What needs to be done |
Using the data below, gather each line that includes the word "green".

Data provided |
---
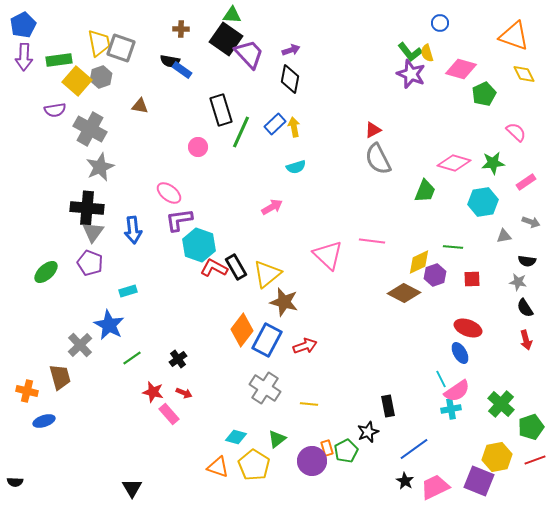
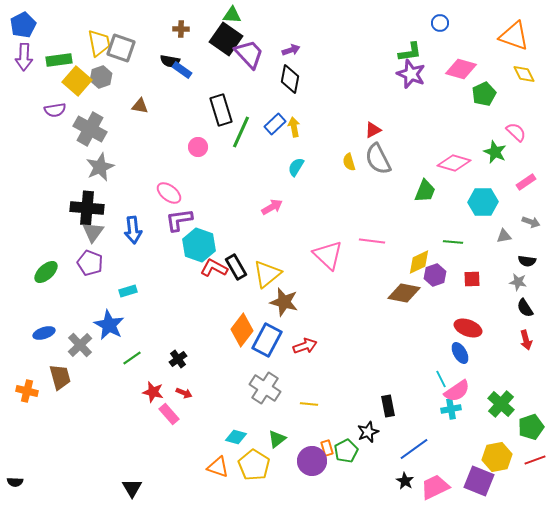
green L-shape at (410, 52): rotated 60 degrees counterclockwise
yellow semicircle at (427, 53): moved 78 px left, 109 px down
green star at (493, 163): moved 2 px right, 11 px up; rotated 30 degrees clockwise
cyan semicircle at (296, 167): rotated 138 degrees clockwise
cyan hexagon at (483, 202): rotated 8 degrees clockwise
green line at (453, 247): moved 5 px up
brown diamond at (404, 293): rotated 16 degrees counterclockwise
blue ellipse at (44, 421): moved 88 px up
---
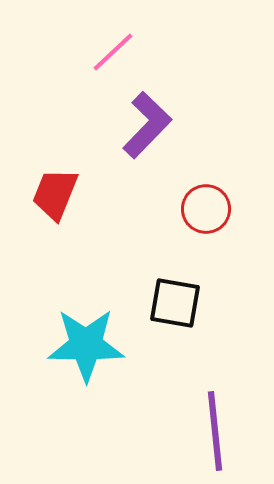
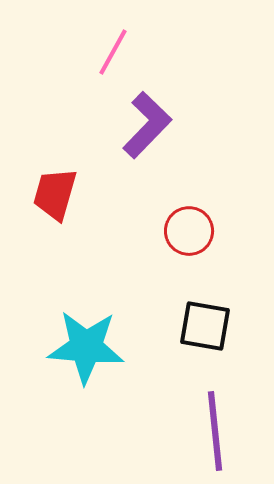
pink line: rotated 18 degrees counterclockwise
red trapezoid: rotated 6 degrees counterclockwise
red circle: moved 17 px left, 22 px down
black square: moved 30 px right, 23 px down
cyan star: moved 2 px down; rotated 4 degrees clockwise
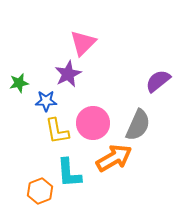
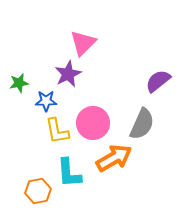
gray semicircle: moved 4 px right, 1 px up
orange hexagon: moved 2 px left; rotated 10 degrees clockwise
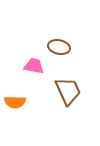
---
Output for this exercise |
green L-shape at (410, 52): rotated 60 degrees counterclockwise
green star at (493, 163): moved 2 px right, 11 px up; rotated 30 degrees clockwise
green line at (453, 247): moved 5 px up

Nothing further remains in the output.